Dataset excerpts:
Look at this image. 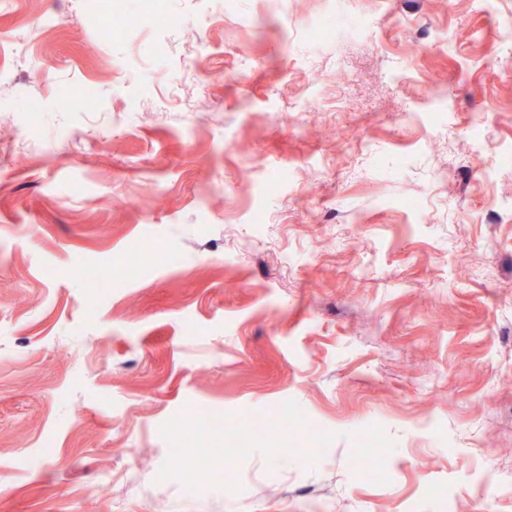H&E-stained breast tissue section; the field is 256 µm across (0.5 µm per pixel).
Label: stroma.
<instances>
[{"label":"stroma","mask_w":512,"mask_h":512,"mask_svg":"<svg viewBox=\"0 0 512 512\" xmlns=\"http://www.w3.org/2000/svg\"><path fill=\"white\" fill-rule=\"evenodd\" d=\"M154 5L0 0V512H512V0Z\"/></svg>","instance_id":"stroma-1"}]
</instances>
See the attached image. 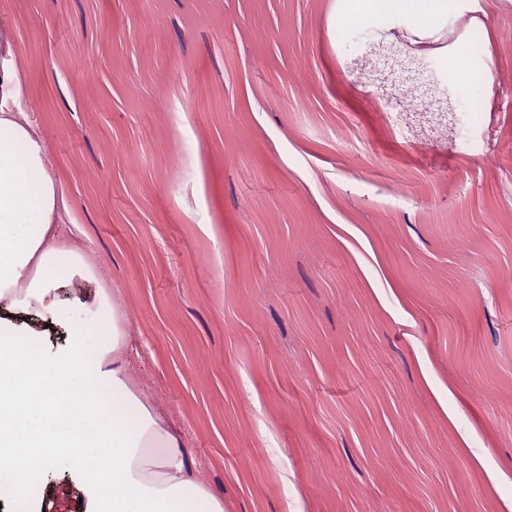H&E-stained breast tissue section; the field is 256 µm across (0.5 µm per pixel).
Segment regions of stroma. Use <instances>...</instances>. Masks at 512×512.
I'll list each match as a JSON object with an SVG mask.
<instances>
[{"instance_id":"obj_1","label":"stroma","mask_w":512,"mask_h":512,"mask_svg":"<svg viewBox=\"0 0 512 512\" xmlns=\"http://www.w3.org/2000/svg\"><path fill=\"white\" fill-rule=\"evenodd\" d=\"M347 6L0 0V25L134 391L224 512H511L512 0L341 40ZM458 53L482 111L426 71Z\"/></svg>"}]
</instances>
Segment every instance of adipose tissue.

# Required work:
Lines from the one containing "Segment regions of" through the final line are to be given again verbatim, with nothing before or after.

# The answer:
Segment regions of stroma. Use <instances>...</instances>. Masks at 512×512.
I'll list each match as a JSON object with an SVG mask.
<instances>
[{"instance_id":"obj_1","label":"stroma","mask_w":512,"mask_h":512,"mask_svg":"<svg viewBox=\"0 0 512 512\" xmlns=\"http://www.w3.org/2000/svg\"><path fill=\"white\" fill-rule=\"evenodd\" d=\"M347 6L0 0V25L134 391L224 512H511L512 0L341 40ZM458 53L482 111L426 71Z\"/></svg>"}]
</instances>
Segment every instance of adipose tissue.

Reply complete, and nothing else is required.